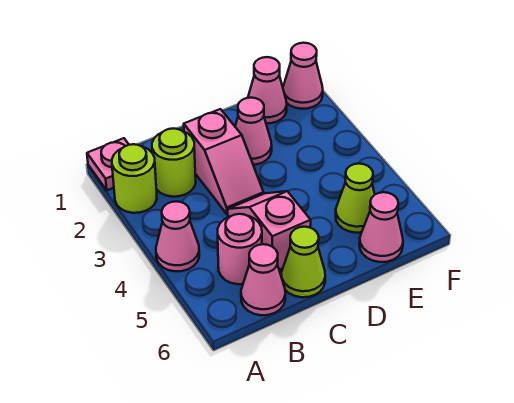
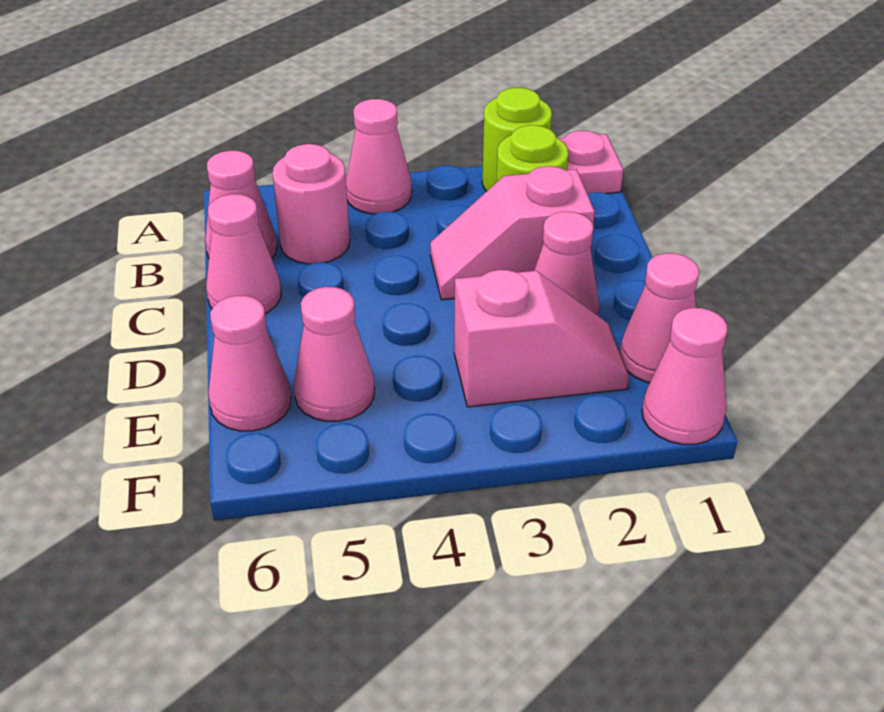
pink slope C4:C5 level 1 top 5 -> pink slope E2:E3 level 1 top 3
lime cone C6 level 1 -> pink cone C6 level 1
lime cone E5 level 1 -> pink cone E5 level 1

What you should do:
Transcribe the material exactly, leaving every picture out.

Your solution:
pink slope C4:C5 level 1 top 5 -> pink slope E2:E3 level 1 top 3
lime cone C6 level 1 -> pink cone C6 level 1
lime cone E5 level 1 -> pink cone E5 level 1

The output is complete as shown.